[Excerpts from a dataset]
============

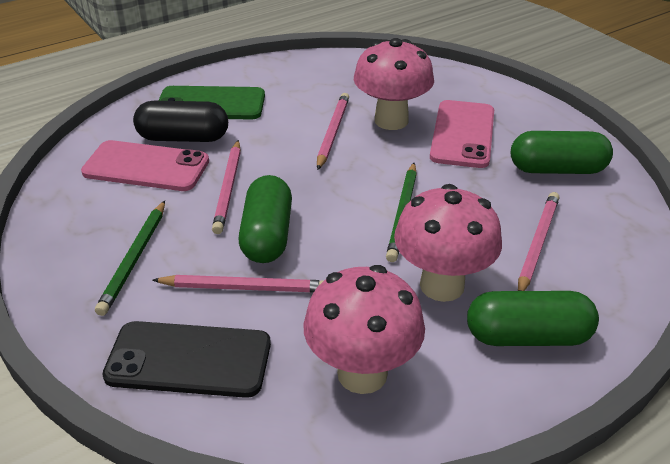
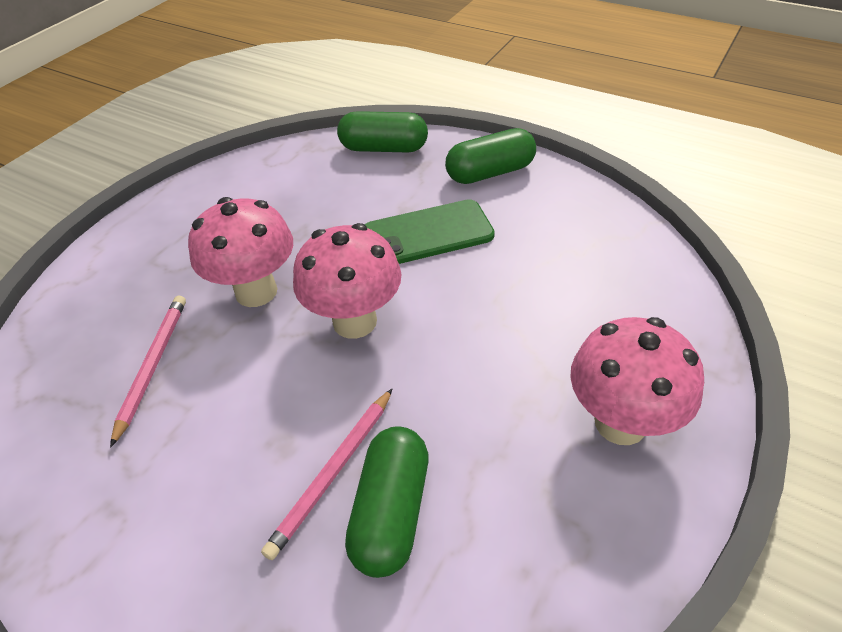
black capsule: 1 -> 0
black phone: 1 -> 0
green pencil: 2 -> 0
pink pencil: 4 -> 2
pink phone: 2 -> 0

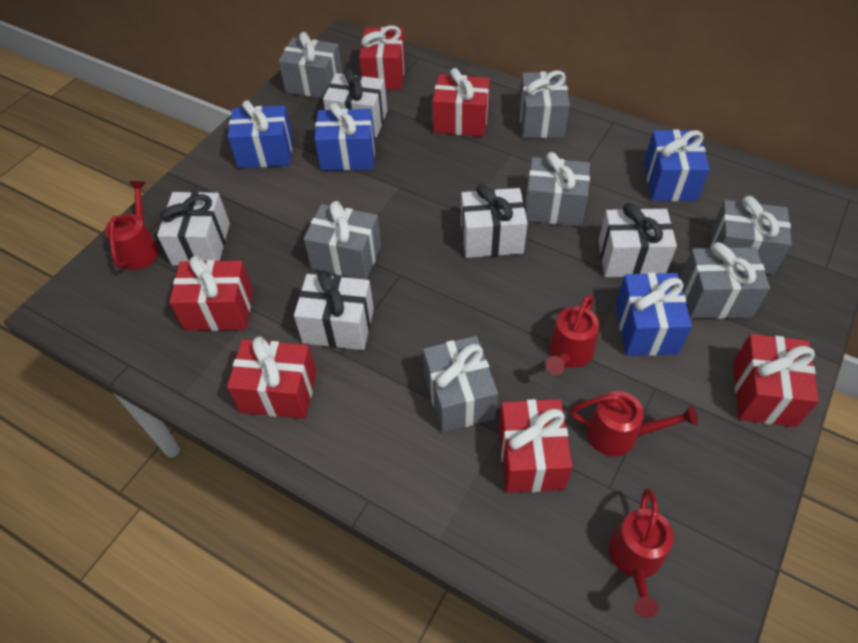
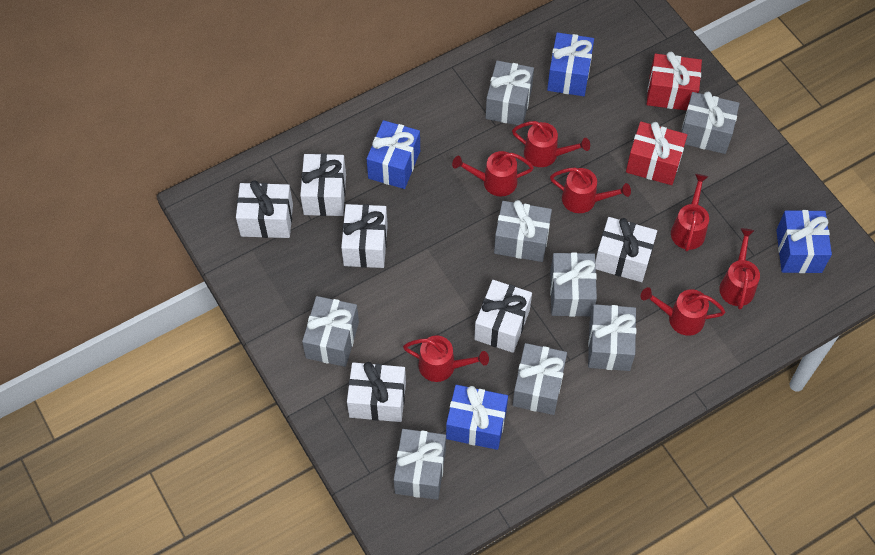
grey gift: 7 -> 8
red gift: 6 -> 2
red watering can: 4 -> 7
white gift: 5 -> 6

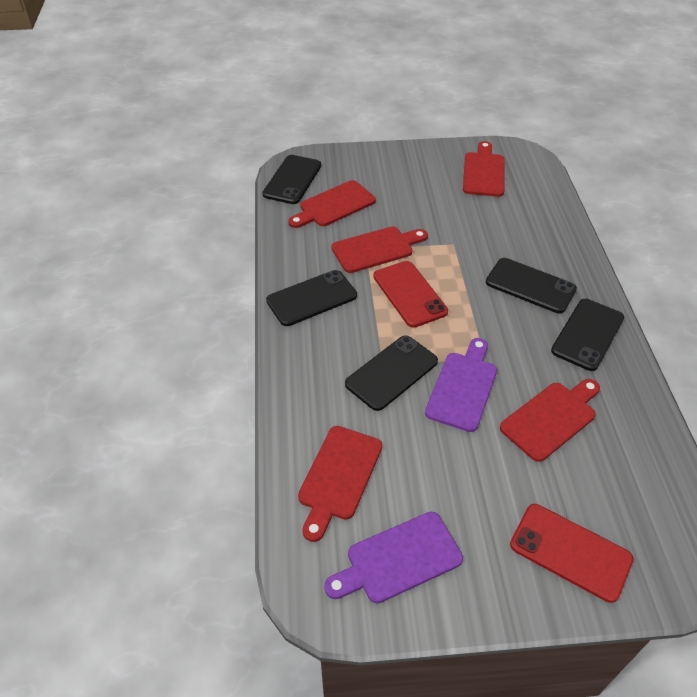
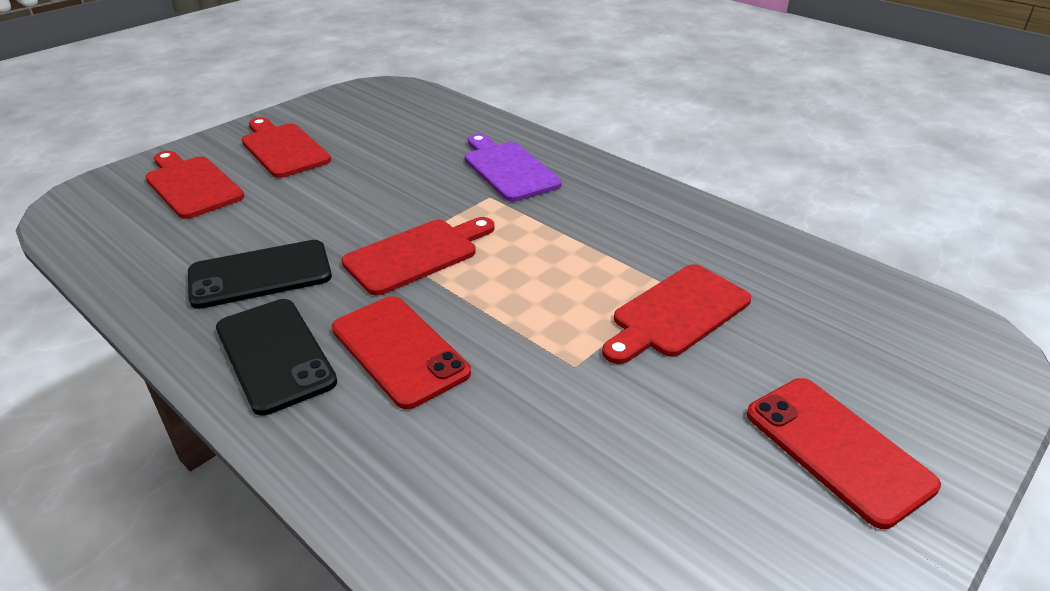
black phone: 5 -> 2
purple cutting board: 2 -> 1
red cutting board: 5 -> 4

============

▸ **EXERCISE**
Please show the lines in the entries above that hold the string "black".

▸ **RESULT OF THIS TASK**
black capsule: 1 -> 0
black phone: 1 -> 0
black phone: 5 -> 2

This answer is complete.